■ **To do**
Rewrite everything from the line that contains "Sven [2162, 527]" down to the line that contains "Quarrybeck (1401, 247)", swapping "midpoint" for "center point" and leaving every other part of those lines untouched.

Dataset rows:

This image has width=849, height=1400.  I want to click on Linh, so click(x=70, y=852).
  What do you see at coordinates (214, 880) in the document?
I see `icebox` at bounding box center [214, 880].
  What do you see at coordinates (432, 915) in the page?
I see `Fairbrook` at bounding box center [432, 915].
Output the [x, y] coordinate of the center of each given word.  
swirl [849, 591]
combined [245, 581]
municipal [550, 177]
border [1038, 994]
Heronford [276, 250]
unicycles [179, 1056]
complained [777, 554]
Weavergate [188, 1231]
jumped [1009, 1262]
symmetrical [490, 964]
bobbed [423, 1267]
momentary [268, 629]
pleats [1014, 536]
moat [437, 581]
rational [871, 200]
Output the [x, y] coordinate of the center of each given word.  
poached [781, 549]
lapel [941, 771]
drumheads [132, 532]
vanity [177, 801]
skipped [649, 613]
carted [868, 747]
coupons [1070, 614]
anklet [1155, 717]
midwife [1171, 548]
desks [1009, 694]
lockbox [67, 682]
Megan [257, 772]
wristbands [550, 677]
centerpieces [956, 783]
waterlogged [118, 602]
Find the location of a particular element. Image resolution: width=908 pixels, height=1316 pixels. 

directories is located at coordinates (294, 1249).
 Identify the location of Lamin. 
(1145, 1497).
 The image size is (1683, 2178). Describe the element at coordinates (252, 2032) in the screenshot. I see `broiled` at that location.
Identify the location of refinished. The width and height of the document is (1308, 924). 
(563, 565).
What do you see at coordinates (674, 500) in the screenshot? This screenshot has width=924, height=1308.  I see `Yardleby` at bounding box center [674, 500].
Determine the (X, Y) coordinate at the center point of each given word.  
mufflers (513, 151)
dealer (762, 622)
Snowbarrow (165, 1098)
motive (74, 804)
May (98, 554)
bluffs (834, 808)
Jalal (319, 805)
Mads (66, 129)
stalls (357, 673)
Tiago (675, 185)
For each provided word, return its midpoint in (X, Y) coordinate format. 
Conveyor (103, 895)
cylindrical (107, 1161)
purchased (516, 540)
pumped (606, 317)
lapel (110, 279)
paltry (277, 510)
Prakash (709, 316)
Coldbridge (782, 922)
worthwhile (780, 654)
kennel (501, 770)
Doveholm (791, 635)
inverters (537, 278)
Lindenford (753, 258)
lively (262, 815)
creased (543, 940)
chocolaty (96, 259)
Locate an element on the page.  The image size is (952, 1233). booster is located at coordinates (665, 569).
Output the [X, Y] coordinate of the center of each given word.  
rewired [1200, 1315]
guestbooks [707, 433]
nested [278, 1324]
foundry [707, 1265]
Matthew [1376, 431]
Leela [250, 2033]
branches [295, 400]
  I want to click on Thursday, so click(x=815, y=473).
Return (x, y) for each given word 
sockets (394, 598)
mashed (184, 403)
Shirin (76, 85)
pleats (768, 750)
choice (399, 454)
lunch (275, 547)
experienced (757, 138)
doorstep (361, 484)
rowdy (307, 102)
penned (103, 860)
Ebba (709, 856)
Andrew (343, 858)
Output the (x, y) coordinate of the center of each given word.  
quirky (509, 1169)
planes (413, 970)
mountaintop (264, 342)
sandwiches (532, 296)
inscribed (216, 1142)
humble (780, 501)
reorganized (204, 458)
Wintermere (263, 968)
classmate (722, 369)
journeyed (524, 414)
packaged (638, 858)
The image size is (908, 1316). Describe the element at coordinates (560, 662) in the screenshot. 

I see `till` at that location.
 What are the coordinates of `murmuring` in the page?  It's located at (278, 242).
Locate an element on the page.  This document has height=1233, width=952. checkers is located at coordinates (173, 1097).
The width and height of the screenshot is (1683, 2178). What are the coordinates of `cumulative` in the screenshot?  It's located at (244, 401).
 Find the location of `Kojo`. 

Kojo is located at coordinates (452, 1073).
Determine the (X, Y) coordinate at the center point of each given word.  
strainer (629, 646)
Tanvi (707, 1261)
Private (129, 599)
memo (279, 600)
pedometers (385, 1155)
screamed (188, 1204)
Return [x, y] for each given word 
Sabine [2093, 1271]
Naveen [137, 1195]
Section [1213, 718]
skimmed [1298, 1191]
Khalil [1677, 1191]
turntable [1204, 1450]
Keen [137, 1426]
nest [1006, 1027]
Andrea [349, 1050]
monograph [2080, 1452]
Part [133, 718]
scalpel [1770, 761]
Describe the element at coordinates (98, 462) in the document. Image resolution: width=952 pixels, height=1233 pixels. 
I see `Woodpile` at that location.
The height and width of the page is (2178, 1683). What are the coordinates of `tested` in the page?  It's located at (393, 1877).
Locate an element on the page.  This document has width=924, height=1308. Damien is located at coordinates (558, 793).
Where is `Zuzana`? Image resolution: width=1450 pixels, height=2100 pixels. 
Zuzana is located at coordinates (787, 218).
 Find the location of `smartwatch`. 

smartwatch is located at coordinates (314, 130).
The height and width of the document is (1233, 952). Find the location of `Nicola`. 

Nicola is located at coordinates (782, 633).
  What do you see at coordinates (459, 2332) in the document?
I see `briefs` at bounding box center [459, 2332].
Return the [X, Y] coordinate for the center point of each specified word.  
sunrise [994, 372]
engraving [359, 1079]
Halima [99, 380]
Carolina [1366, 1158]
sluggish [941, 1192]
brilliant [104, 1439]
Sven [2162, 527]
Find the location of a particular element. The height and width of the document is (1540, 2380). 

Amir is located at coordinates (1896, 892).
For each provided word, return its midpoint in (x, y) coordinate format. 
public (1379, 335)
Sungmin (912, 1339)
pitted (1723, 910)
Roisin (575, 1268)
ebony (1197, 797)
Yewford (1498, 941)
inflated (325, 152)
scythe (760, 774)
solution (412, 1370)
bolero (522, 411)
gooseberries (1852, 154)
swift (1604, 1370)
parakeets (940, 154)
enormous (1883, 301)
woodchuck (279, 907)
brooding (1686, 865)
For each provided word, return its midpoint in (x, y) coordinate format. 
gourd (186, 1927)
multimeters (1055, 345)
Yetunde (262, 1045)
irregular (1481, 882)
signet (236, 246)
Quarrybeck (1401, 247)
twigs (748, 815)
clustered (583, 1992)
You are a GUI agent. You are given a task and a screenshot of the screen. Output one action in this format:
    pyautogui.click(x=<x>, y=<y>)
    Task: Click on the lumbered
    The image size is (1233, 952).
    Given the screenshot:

■ **Task answer**
Sven [2162, 527]
Find the location of a particular element. The height and width of the document is (1540, 2380). 

Amir is located at coordinates (1896, 892).
For each provided word, return its center point in (x, y) coordinate format. 
public (1379, 335)
Sungmin (912, 1339)
pitted (1723, 910)
Roisin (575, 1268)
ebony (1197, 797)
Yewford (1498, 941)
inflated (325, 152)
scythe (760, 774)
solution (412, 1370)
bolero (522, 411)
gooseberries (1852, 154)
swift (1604, 1370)
parakeets (940, 154)
enormous (1883, 301)
woodchuck (279, 907)
brooding (1686, 865)
For each provided word, return its center point in (x, y) coordinate format. 
gourd (186, 1927)
multimeters (1055, 345)
Yetunde (262, 1045)
irregular (1481, 882)
signet (236, 246)
Quarrybeck (1401, 247)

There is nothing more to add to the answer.